• Work required
Please restate each entry that appears below word for word, without its pictures.

• Object state comparisons
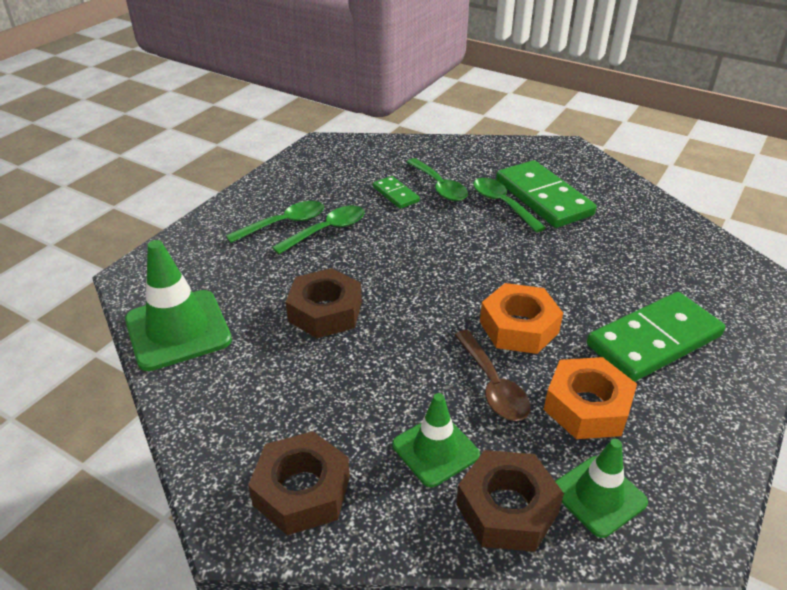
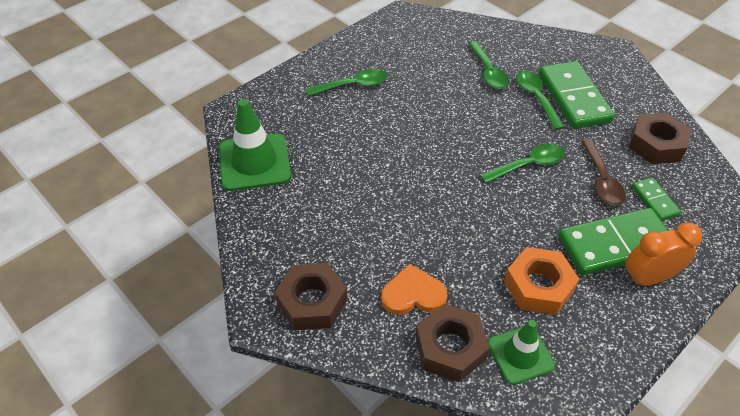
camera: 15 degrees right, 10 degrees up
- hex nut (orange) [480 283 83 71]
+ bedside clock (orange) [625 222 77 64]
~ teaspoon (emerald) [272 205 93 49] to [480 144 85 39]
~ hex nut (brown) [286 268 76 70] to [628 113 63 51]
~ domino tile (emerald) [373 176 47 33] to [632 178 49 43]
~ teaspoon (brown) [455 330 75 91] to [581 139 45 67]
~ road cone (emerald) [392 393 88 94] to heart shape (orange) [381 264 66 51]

• Output below
camera: 15 degrees right, 10 degrees up
- hex nut (orange) [480 283 83 71]
+ bedside clock (orange) [625 222 77 64]
~ teaspoon (emerald) [272 205 93 49] to [480 144 85 39]
~ hex nut (brown) [286 268 76 70] to [628 113 63 51]
~ domino tile (emerald) [373 176 47 33] to [632 178 49 43]
~ teaspoon (brown) [455 330 75 91] to [581 139 45 67]
~ road cone (emerald) [392 393 88 94] to heart shape (orange) [381 264 66 51]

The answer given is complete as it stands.